* **Prompt**
Print the line that contains "RT3: 10k (N027, VA) -> 10k (GND, N027)" and every line after it through the last line of the records below, exactly as written and nothing else.

* **Given records**
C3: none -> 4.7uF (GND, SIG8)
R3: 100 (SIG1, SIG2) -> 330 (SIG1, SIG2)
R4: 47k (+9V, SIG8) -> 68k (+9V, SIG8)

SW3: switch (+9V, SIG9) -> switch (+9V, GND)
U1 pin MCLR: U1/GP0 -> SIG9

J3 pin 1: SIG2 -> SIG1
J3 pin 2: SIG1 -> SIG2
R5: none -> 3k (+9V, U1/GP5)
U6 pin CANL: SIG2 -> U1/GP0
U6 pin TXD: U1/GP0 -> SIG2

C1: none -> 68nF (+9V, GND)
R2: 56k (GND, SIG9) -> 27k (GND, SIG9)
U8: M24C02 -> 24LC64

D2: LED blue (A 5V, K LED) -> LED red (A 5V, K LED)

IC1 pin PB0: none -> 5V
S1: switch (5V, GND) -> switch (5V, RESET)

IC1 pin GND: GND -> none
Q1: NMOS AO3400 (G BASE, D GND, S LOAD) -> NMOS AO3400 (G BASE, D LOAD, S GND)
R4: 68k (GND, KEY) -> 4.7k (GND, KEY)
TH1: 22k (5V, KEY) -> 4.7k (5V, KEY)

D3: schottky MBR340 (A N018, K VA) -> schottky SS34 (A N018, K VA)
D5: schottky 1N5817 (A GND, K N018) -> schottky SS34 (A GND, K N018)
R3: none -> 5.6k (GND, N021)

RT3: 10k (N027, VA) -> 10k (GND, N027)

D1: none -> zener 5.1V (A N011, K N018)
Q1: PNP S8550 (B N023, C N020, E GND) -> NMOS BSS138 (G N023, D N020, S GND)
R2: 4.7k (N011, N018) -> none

* **Task response**
RT3: 10k (N027, VA) -> 10k (GND, N027)

D1: none -> zener 5.1V (A N011, K N018)
Q1: PNP S8550 (B N023, C N020, E GND) -> NMOS BSS138 (G N023, D N020, S GND)
R2: 4.7k (N011, N018) -> none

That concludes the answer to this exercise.